▸ **PROBLEM TO SOLVE**: Would you go through the records below and copy each line with the string "BLUE"?

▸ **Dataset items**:
- - - -

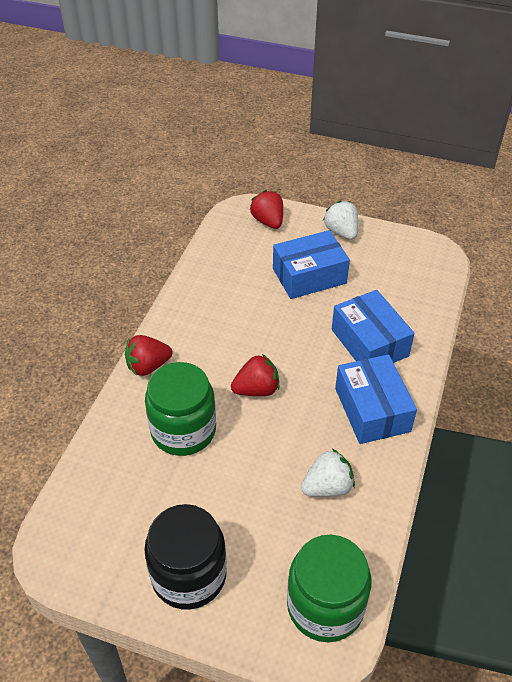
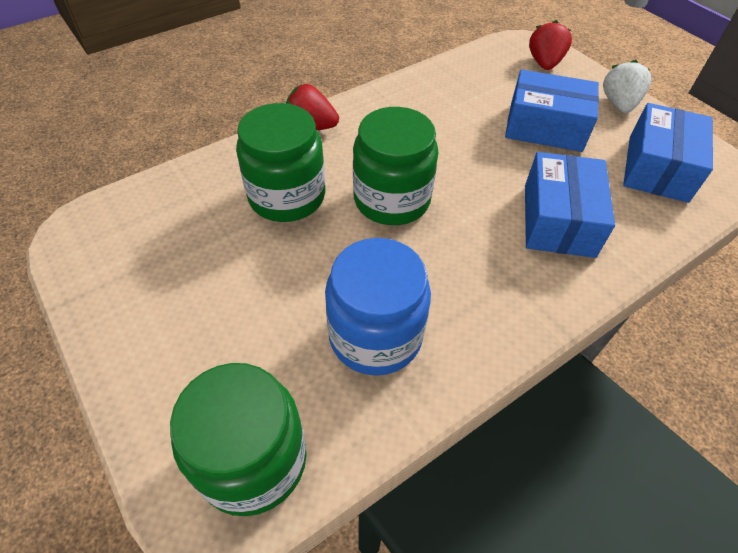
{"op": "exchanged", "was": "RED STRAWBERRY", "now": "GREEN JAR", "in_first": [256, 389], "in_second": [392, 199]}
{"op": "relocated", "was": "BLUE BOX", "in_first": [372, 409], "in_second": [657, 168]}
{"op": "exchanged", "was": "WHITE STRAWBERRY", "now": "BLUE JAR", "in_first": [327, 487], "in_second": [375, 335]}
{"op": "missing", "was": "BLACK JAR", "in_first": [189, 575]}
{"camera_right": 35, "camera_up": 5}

- - - -

▸ **ANSWER FOR THE TASK**:
{"op": "relocated", "was": "BLUE BOX", "in_first": [372, 409], "in_second": [657, 168]}
{"op": "exchanged", "was": "WHITE STRAWBERRY", "now": "BLUE JAR", "in_first": [327, 487], "in_second": [375, 335]}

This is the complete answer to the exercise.